- **THE TASK**
Beginning with the line that contains "black 1x3 brick [541,75,584,210]" and ending with the line that contains "cyan 1x2 brick [474,159,543,278]", reproduce the lines of the entries below exactly, omitting pictures.

═══

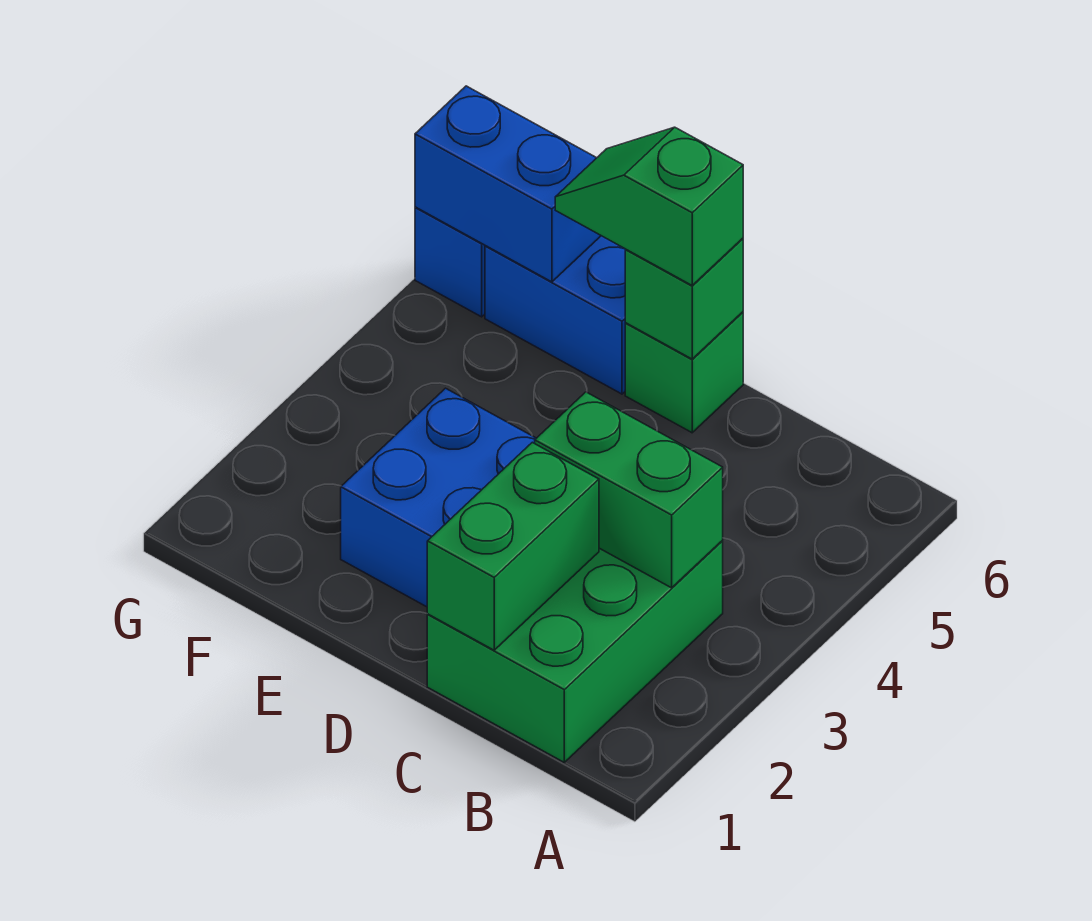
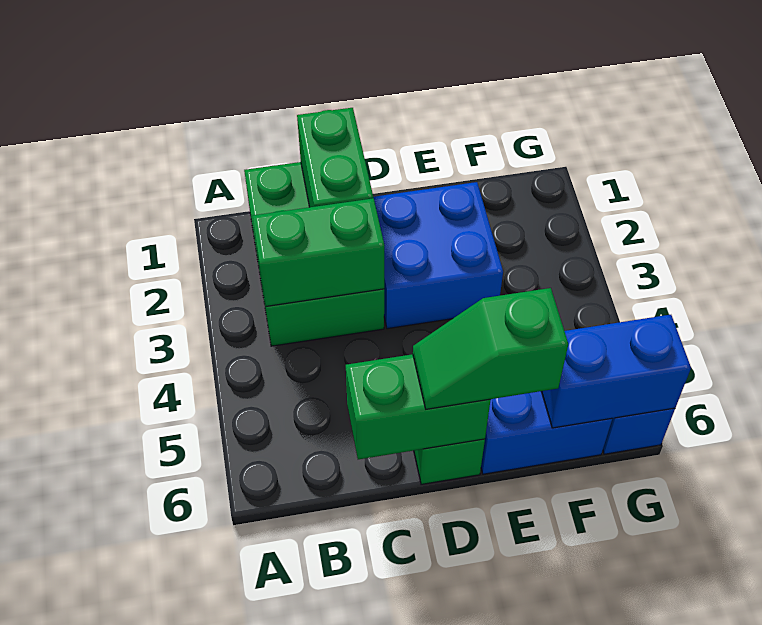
green 1x1 brick [625,238,743,359] -> green 1x2 brick [346,354,491,459]
green 1x2 slope [555,127,743,285] -> green 1x2 slope turned to [413,288,568,409]

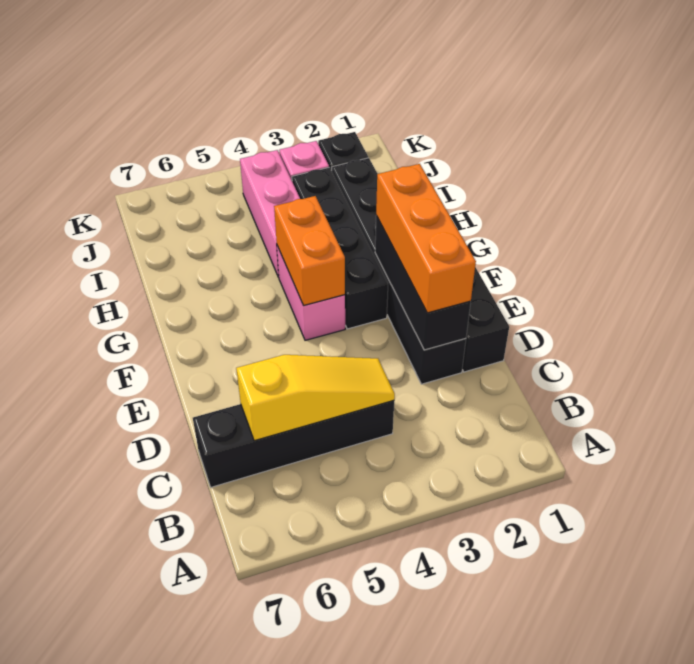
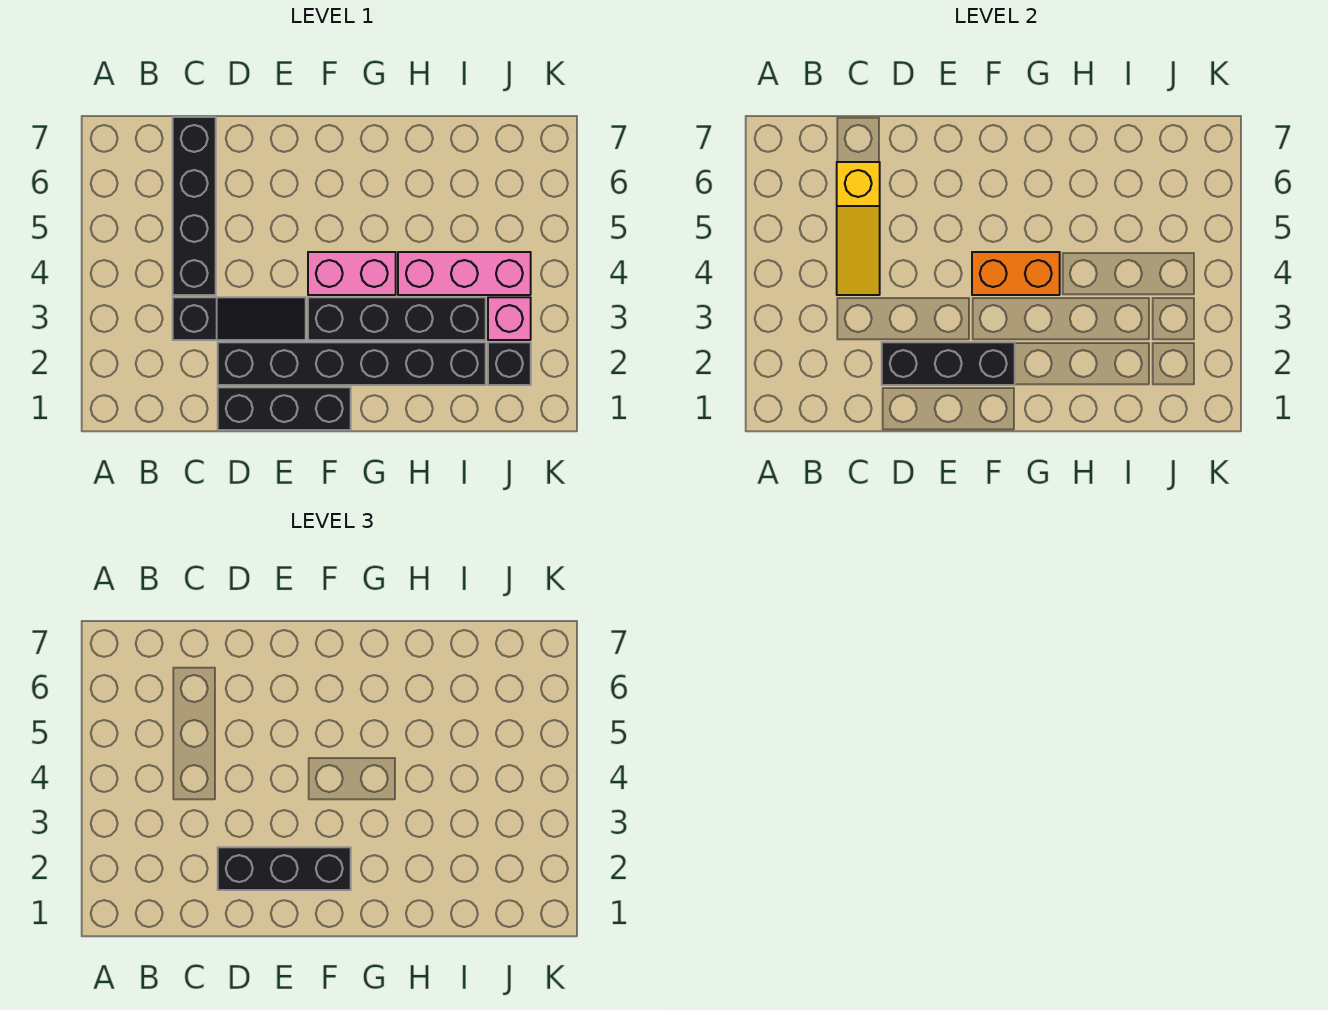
none -> black 1x3 slope [173,297,306,340]
orange 1x3 brick [376,164,476,313] -> black 1x3 brick [218,847,351,890]

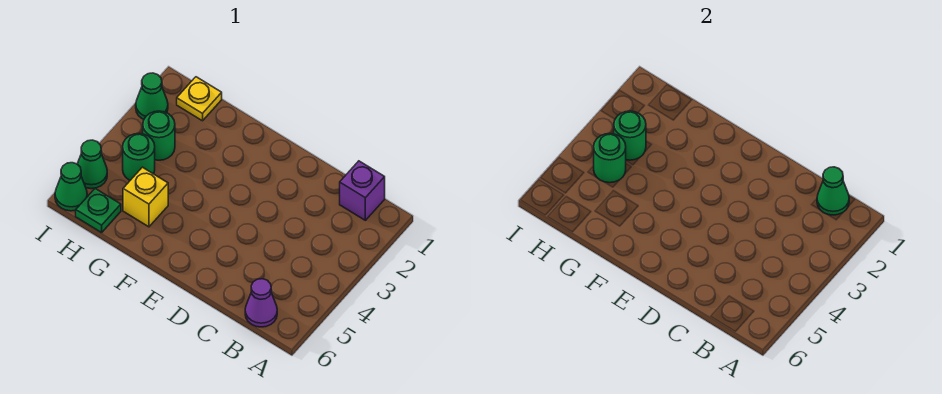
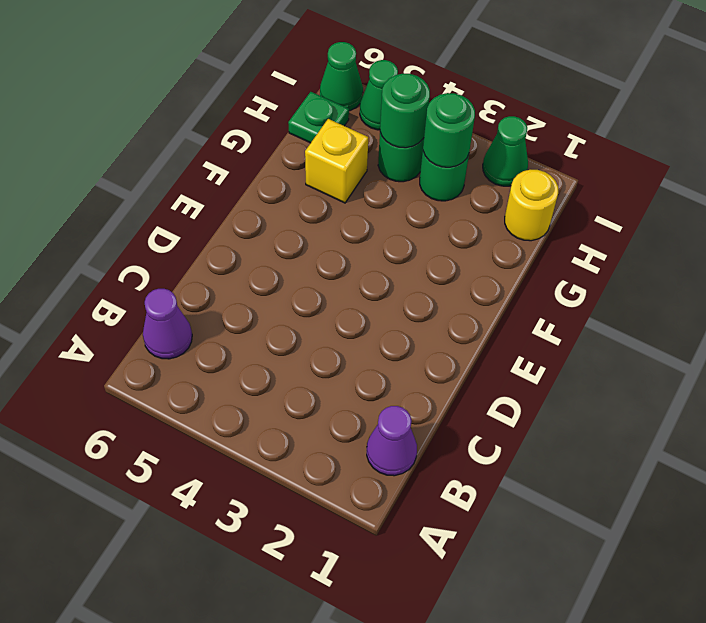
purple 1x1 brick [340,161,385,220] -> purple 1x1 cone [367,406,417,476]
green 1x1 cone [817,167,849,215] -> none
yellow 1x1 plate [177,77,222,121] -> yellow 1x1 round brick [505,170,558,241]

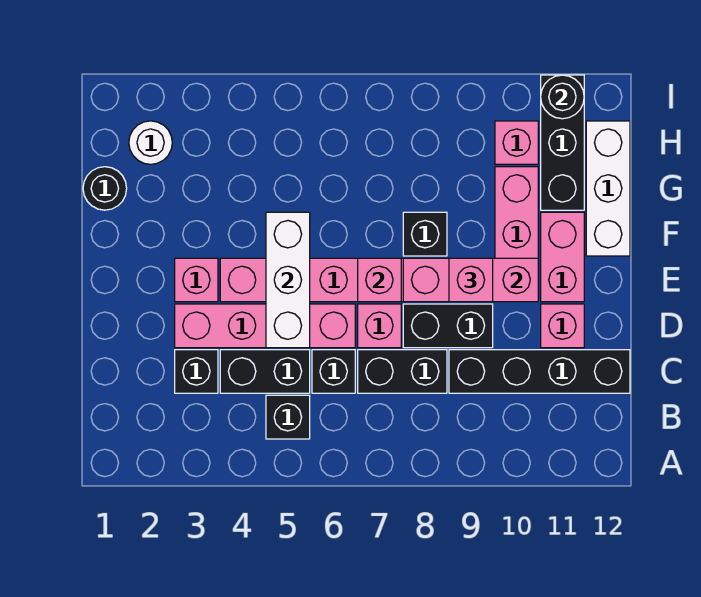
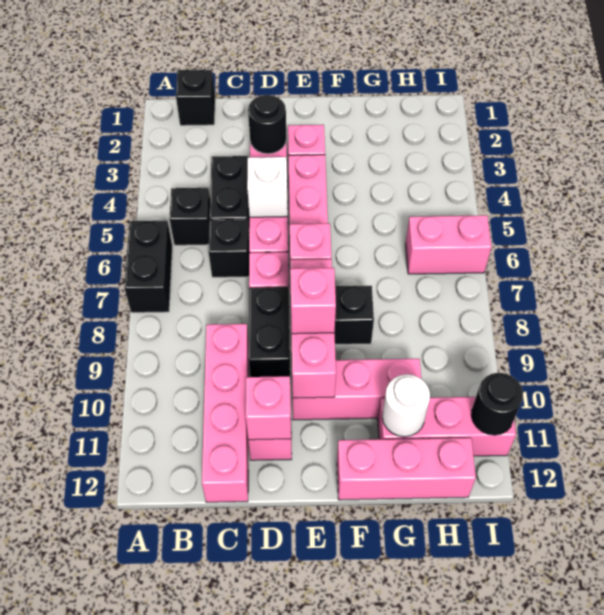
black 1x1 brick [175,350,218,393] -> black 1x1 brick moved to [176,69,215,126]
black 1x2 brick [358,350,447,393] -> black 1x2 brick moved to [124,221,172,313]
black 1x4 brick [449,350,630,393] -> pink 1x4 brick [202,324,249,502]
white 1x3 brick [266,212,310,348] -> white 1x1 brick [247,157,288,217]
pink 1x2 brick [541,212,584,302] -> pink 1x2 brick moved to [406,215,491,274]
white 1x3 brick [586,121,630,256] -> pink 1x3 brick [337,438,476,500]
black 1x1 round brick [83,167,127,210] -> black 1x1 round brick moved to [248,95,286,154]
black 1x3 brick [541,75,584,210] -> pink 1x3 brick [378,397,516,456]
white 1x1 round brick [129,121,172,164] -> white 1x1 round brick moved to [382,374,430,437]
pink 1x1 brick [495,121,538,164] -> pink 1x1 brick moved to [246,376,291,440]

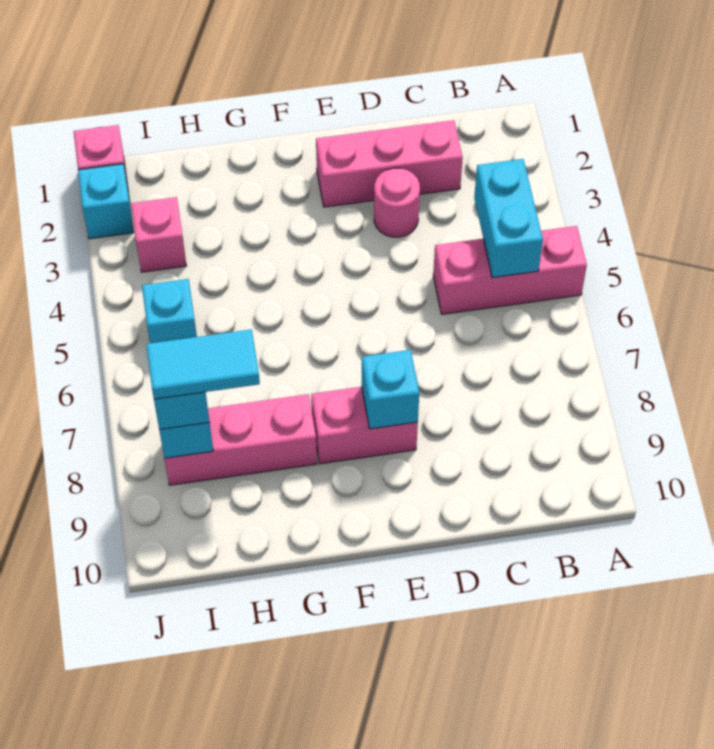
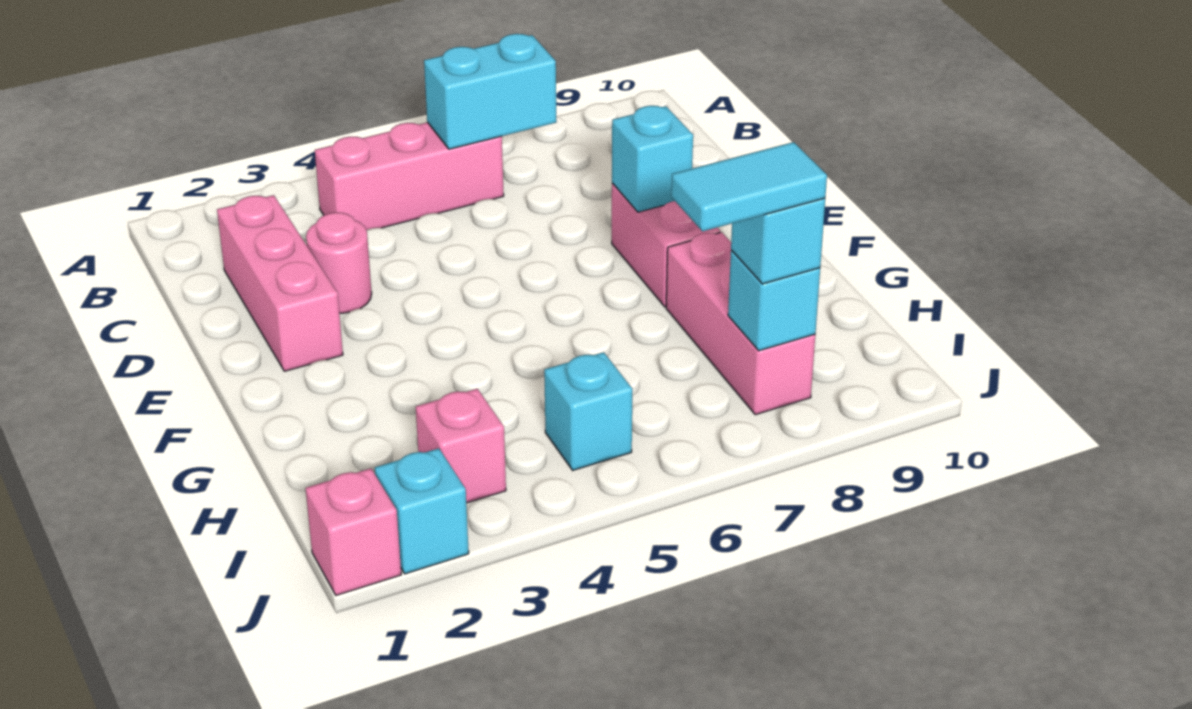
pink 1x3 brick [433,226,587,314] -> pink 1x3 brick turned to [315,122,504,230]
cyan 1x2 brick [474,159,543,278] -> cyan 1x2 brick moved to [424,34,557,149]
cyan 1x2 tile [146,329,260,399] -> cyan 1x2 tile turned to [671,142,827,231]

═══

- **THE ANSWER**
black 1x3 brick [541,75,584,210] -> pink 1x3 brick [378,397,516,456]
white 1x1 round brick [129,121,172,164] -> white 1x1 round brick moved to [382,374,430,437]
pink 1x1 brick [495,121,538,164] -> pink 1x1 brick moved to [246,376,291,440]

pink 1x3 brick [433,226,587,314] -> pink 1x3 brick turned to [315,122,504,230]
cyan 1x2 brick [474,159,543,278] -> cyan 1x2 brick moved to [424,34,557,149]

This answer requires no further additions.